Write down, unchanged, the entries from the first line through the line holding "SW1: button (GND, RESET)". Include no other line.

(Beginning of Working data)

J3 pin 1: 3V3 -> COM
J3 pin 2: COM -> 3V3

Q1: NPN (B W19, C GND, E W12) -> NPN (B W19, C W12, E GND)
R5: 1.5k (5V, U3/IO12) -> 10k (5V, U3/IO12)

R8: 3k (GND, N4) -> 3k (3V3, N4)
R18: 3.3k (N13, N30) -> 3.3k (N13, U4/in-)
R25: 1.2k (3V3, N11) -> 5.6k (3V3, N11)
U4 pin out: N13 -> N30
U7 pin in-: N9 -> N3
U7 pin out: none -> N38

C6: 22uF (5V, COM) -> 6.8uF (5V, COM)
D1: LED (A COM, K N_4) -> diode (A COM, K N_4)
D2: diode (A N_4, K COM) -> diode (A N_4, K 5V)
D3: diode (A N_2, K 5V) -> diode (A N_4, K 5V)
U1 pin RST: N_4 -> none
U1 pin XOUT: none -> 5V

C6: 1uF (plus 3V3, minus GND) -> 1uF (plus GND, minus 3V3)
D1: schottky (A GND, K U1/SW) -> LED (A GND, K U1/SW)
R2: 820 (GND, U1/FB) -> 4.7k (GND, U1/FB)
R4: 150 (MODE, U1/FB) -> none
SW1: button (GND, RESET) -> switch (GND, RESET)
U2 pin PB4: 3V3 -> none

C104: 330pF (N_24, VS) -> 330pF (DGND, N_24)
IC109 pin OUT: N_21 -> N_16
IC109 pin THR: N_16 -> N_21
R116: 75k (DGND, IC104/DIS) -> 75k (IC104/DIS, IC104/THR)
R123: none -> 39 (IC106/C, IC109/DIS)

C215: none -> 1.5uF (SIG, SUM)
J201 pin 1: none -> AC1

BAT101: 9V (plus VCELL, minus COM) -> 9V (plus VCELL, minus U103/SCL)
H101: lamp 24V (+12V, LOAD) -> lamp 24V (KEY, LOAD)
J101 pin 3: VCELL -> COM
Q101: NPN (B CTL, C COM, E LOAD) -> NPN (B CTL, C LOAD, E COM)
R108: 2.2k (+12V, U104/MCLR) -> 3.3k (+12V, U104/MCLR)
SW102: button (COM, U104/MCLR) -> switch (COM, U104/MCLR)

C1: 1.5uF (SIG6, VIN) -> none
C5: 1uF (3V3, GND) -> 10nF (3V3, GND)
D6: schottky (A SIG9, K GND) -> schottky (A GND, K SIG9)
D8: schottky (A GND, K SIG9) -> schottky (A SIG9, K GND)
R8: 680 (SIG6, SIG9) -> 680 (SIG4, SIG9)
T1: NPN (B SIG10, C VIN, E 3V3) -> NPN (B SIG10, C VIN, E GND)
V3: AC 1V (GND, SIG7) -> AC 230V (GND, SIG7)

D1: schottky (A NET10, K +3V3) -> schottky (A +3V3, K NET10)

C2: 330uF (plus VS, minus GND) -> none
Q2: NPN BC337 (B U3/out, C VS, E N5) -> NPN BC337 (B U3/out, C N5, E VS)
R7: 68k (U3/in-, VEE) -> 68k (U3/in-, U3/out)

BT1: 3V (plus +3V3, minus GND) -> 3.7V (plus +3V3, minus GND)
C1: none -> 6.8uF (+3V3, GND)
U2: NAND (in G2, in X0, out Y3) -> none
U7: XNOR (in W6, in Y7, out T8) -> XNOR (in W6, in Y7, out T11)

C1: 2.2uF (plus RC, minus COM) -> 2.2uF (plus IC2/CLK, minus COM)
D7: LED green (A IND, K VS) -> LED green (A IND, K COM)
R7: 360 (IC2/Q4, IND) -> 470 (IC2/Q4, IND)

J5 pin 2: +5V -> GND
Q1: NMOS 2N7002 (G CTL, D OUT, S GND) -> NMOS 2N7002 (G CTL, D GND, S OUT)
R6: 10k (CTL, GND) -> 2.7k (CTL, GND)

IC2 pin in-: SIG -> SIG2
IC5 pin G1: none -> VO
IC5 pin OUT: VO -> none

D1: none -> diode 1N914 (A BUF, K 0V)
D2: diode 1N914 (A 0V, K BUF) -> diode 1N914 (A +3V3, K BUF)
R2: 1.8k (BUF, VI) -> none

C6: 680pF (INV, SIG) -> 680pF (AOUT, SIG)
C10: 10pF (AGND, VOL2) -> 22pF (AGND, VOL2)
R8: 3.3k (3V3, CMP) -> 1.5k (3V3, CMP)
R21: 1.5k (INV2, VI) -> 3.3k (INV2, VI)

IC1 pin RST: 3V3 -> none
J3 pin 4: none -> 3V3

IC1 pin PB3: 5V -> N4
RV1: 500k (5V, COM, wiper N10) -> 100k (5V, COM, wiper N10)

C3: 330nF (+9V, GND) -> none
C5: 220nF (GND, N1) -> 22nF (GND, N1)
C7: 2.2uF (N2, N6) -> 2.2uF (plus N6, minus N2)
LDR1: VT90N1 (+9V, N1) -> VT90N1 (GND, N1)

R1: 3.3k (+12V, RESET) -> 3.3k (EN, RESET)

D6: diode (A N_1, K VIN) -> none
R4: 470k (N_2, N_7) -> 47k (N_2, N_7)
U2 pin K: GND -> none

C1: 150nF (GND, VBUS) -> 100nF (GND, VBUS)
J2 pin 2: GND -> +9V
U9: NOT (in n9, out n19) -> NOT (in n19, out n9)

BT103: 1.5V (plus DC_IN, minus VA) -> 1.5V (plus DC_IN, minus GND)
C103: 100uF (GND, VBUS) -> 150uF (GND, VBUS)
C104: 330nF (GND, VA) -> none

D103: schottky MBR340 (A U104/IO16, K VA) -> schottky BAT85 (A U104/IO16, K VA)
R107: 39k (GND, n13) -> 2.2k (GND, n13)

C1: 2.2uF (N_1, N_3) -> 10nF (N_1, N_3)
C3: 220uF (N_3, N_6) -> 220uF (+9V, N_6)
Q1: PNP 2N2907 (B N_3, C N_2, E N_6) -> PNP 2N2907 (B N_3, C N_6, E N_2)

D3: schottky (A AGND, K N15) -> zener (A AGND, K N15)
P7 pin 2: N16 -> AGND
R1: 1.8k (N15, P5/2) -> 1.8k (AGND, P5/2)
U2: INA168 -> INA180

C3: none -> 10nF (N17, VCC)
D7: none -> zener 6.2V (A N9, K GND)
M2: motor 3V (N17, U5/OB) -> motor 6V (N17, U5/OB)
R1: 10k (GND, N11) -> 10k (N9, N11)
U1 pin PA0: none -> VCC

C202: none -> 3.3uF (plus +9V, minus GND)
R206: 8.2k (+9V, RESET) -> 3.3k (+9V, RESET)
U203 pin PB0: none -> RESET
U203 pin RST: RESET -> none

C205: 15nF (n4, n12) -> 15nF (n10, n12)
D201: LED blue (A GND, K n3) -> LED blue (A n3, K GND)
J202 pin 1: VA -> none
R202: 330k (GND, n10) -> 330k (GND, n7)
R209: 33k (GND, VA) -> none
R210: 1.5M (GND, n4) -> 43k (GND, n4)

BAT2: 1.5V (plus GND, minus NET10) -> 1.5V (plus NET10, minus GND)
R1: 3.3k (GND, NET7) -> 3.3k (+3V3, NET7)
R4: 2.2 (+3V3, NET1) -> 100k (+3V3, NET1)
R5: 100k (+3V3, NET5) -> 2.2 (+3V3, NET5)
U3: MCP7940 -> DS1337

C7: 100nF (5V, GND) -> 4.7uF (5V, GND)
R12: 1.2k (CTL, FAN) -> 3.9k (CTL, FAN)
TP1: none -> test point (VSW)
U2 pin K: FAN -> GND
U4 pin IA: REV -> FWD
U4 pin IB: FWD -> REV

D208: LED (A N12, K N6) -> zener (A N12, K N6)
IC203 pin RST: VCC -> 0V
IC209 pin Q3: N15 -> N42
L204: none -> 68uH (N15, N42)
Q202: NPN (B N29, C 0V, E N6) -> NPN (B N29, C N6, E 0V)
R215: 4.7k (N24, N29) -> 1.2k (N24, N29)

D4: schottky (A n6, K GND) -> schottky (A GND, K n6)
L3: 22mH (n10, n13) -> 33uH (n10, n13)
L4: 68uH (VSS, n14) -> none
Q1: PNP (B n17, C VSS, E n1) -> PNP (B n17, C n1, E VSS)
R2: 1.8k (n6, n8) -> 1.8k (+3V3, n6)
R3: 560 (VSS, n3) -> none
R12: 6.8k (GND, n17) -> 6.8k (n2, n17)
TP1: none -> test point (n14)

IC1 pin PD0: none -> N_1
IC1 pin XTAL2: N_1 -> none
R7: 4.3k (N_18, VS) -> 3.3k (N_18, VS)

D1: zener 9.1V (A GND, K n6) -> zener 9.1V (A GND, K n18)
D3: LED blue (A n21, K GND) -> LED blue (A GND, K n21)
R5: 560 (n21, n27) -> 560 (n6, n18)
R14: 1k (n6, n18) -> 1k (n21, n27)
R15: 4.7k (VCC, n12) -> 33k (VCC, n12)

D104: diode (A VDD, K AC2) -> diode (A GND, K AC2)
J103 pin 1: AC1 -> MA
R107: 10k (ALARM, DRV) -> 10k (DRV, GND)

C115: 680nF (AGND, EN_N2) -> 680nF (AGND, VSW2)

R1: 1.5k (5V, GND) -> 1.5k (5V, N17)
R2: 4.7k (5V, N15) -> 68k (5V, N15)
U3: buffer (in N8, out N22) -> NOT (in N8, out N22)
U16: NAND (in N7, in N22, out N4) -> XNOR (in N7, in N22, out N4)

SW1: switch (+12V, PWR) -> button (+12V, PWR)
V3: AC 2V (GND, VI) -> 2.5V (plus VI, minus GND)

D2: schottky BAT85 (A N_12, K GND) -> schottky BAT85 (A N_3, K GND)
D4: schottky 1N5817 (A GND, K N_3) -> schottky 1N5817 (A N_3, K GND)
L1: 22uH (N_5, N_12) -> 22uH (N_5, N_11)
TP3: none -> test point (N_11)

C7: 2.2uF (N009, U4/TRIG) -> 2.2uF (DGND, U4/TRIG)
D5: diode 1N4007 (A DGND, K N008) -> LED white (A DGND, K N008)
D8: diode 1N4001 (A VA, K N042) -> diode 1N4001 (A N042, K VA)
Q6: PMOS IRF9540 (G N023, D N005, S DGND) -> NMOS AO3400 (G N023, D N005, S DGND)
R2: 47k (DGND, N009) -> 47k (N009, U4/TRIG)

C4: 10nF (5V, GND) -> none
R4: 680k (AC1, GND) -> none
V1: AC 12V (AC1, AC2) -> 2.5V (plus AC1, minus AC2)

(End of Working data)

Task response:
J3 pin 1: 3V3 -> COM
J3 pin 2: COM -> 3V3

Q1: NPN (B W19, C GND, E W12) -> NPN (B W19, C W12, E GND)
R5: 1.5k (5V, U3/IO12) -> 10k (5V, U3/IO12)

R8: 3k (GND, N4) -> 3k (3V3, N4)
R18: 3.3k (N13, N30) -> 3.3k (N13, U4/in-)
R25: 1.2k (3V3, N11) -> 5.6k (3V3, N11)
U4 pin out: N13 -> N30
U7 pin in-: N9 -> N3
U7 pin out: none -> N38

C6: 22uF (5V, COM) -> 6.8uF (5V, COM)
D1: LED (A COM, K N_4) -> diode (A COM, K N_4)
D2: diode (A N_4, K COM) -> diode (A N_4, K 5V)
D3: diode (A N_2, K 5V) -> diode (A N_4, K 5V)
U1 pin RST: N_4 -> none
U1 pin XOUT: none -> 5V

C6: 1uF (plus 3V3, minus GND) -> 1uF (plus GND, minus 3V3)
D1: schottky (A GND, K U1/SW) -> LED (A GND, K U1/SW)
R2: 820 (GND, U1/FB) -> 4.7k (GND, U1/FB)
R4: 150 (MODE, U1/FB) -> none
SW1: button (GND, RESET) -> switch (GND, RESET)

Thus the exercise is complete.